EXCERPTED DATA:
□ □ □
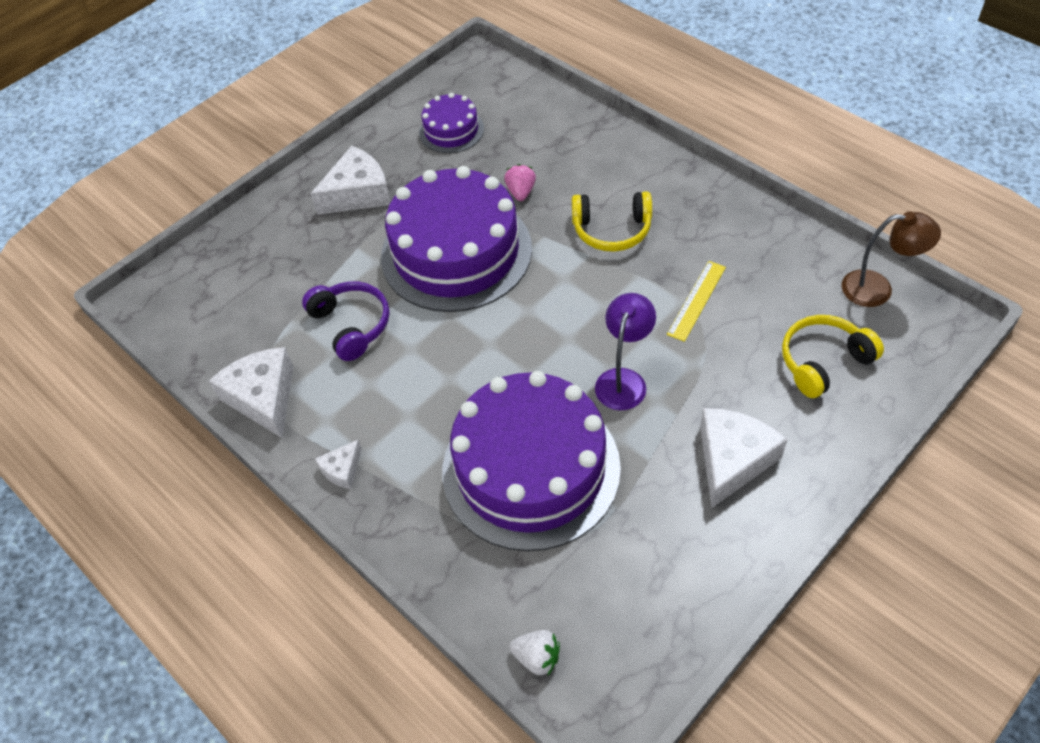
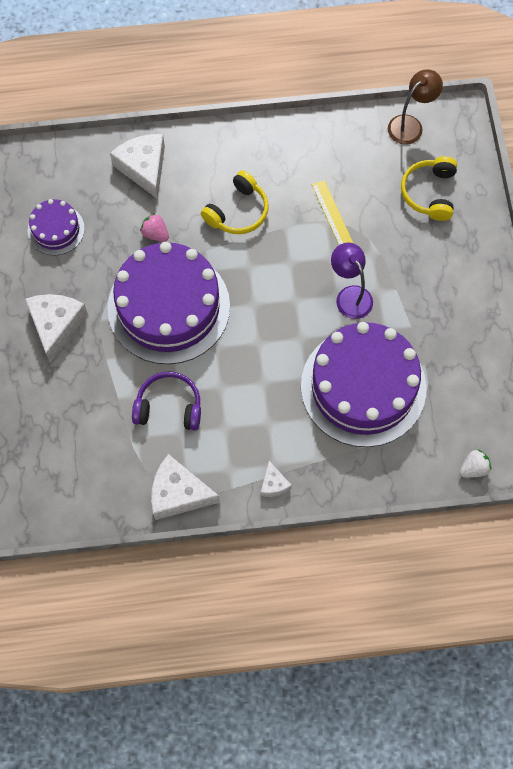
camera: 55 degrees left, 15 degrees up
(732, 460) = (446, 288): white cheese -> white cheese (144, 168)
□ □ □
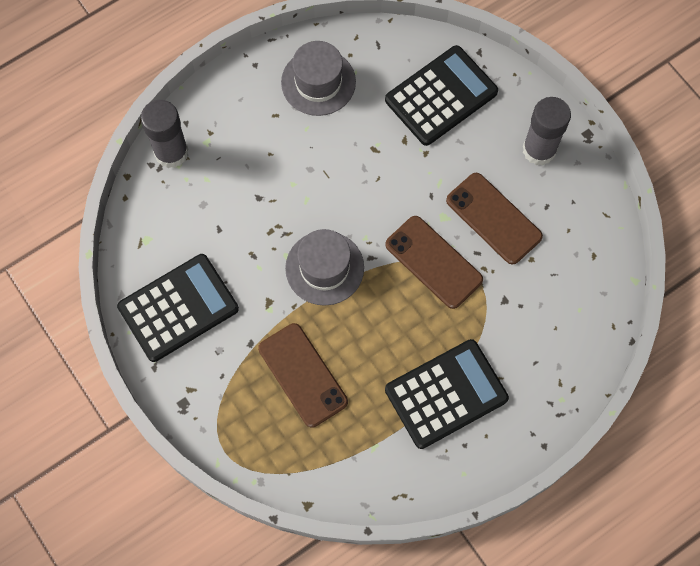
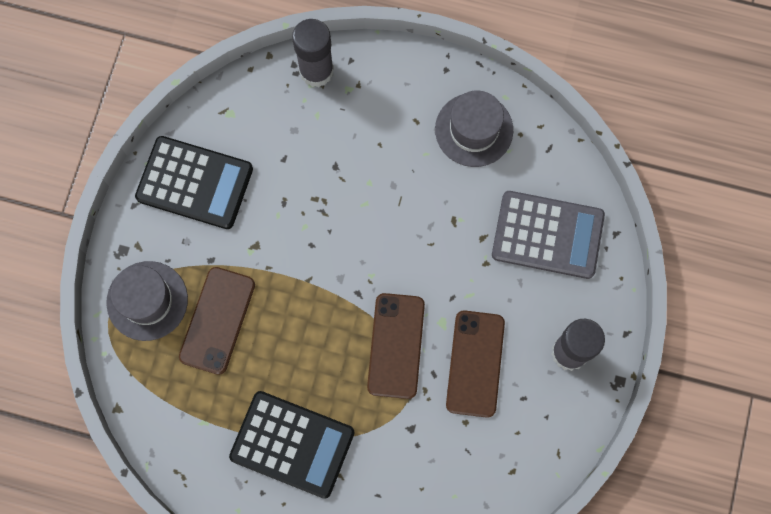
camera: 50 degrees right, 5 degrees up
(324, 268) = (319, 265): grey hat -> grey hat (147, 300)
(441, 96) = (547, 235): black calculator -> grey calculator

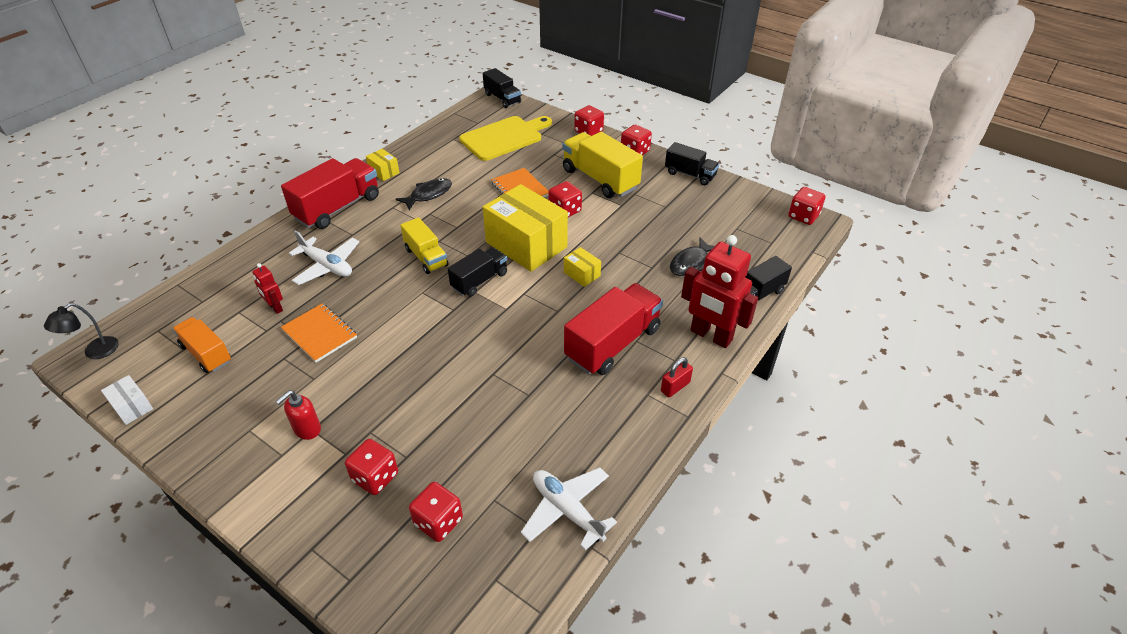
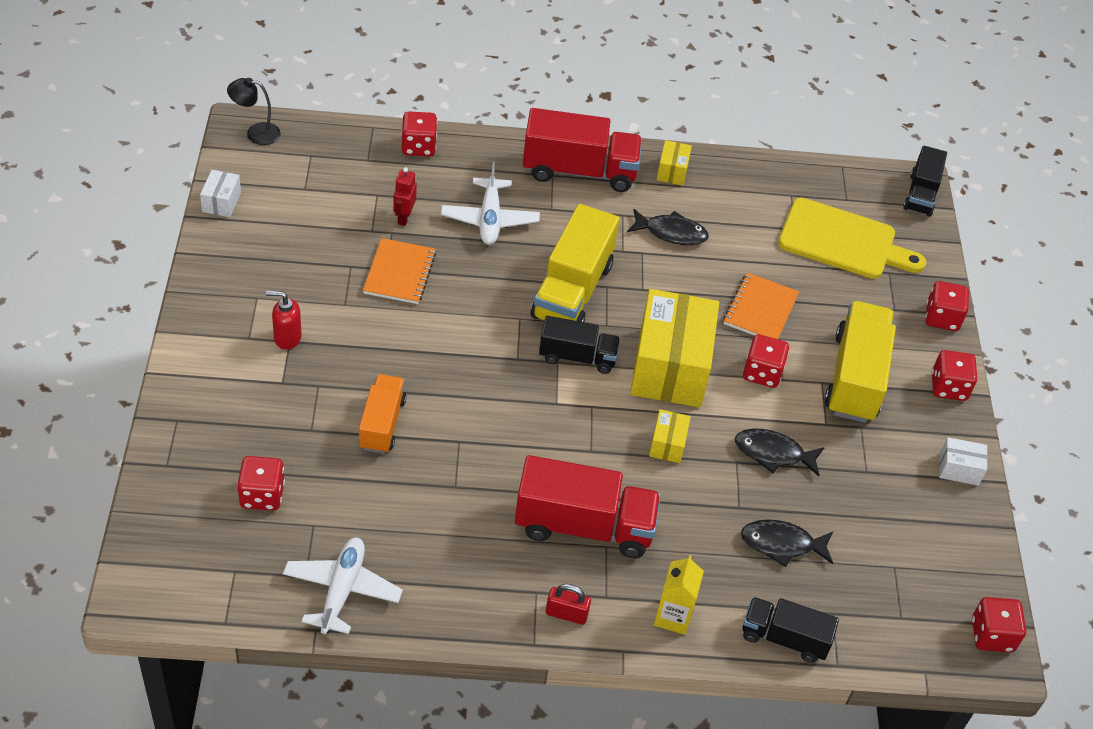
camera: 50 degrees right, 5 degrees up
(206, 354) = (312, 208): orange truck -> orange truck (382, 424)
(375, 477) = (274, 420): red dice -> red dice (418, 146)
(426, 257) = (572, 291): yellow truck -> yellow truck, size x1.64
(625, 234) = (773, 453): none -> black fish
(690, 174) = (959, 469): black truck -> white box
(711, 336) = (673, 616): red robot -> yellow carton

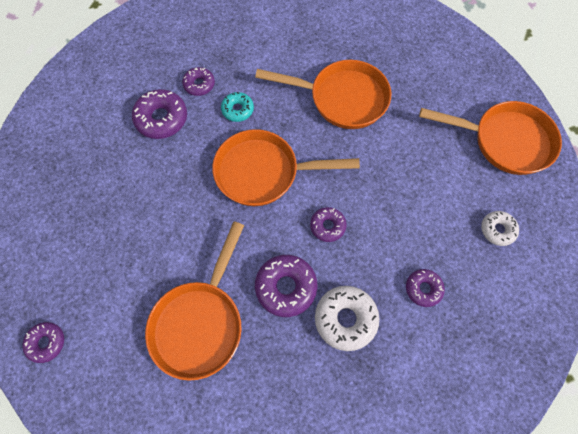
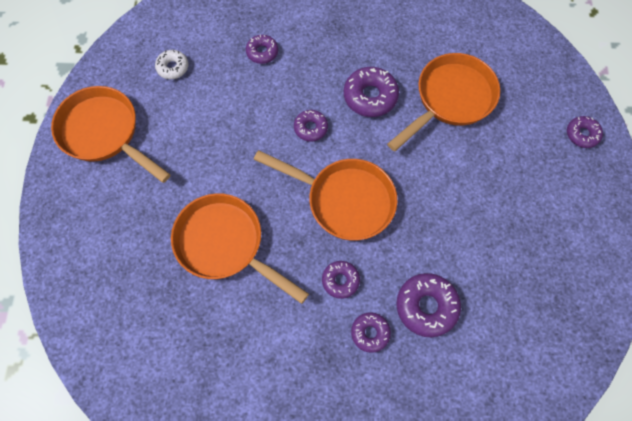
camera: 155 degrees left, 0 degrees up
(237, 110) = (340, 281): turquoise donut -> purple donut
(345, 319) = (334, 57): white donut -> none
□ □ □
EXERCISE REQUIREMENTS:
Each line of the material that has the word "degrees" belongs in the answer.

SOLUTION:
camera: 55 degrees left, 15 degrees up
camera: 50 degrees right, 5 degrees up
camera: 50 degrees right, 5 degrees up
camera: 155 degrees left, 0 degrees up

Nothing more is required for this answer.